### Work instruction:
What lines in the data hold the string "none"? Show them.

### Material provided:
::::

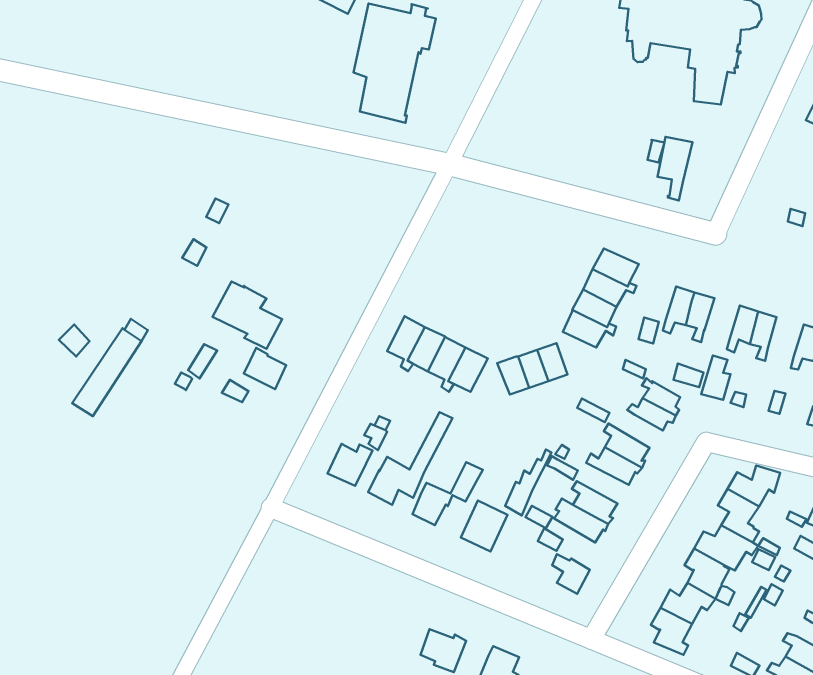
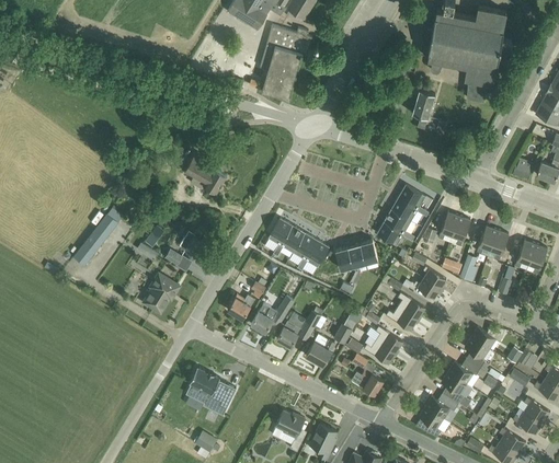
building: [657,137,693,200] -> [412,90,435,129]
building: [212,281,282,349] -> [184,151,227,194]
building: none -> [144,273,180,313]
building: none -> [187,368,237,416]

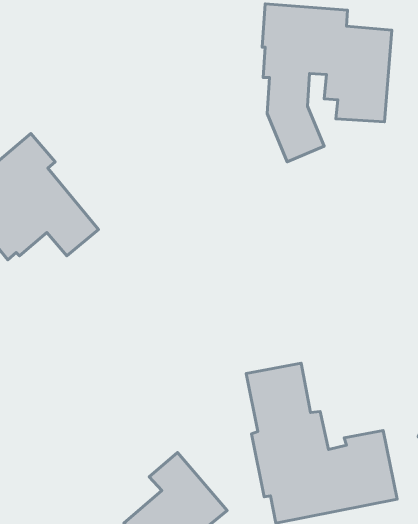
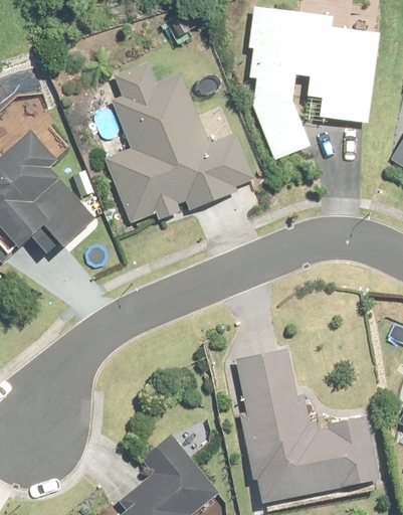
building: none -> [107,65,254,220]

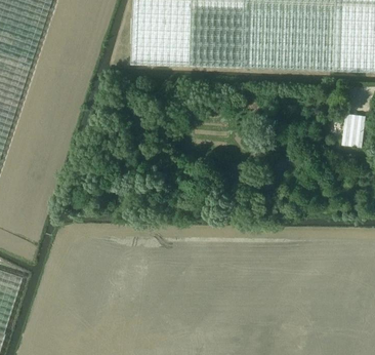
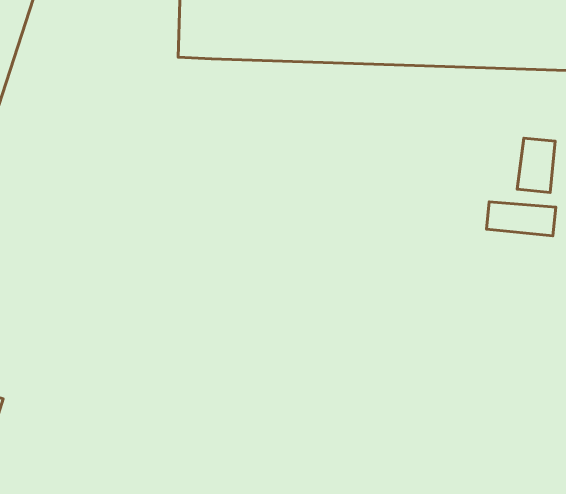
building: none -> [487,202,556,236]

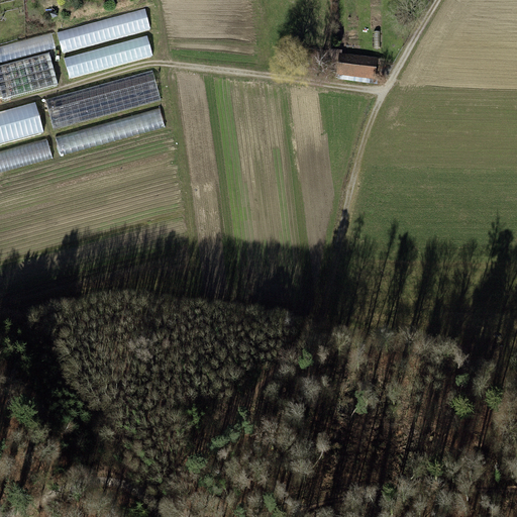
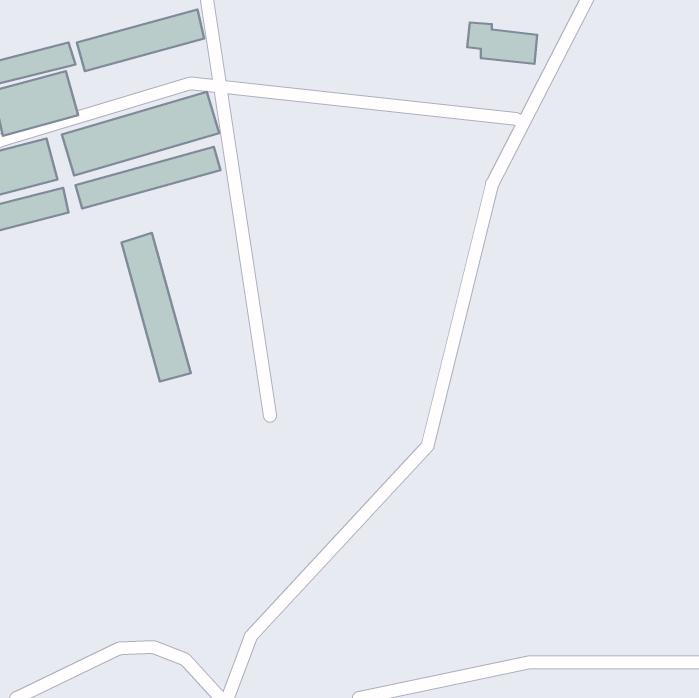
building: [64,34,153,78] -> none
building: [323,48,375,79] -> [467,23,537,64]
building: none -> [122,233,191,381]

::::

### Response below:
building: none -> [144,273,180,313]
building: none -> [187,368,237,416]
building: none -> [107,65,254,220]
building: none -> [487,202,556,236]
building: [64,34,153,78] -> none
building: none -> [122,233,191,381]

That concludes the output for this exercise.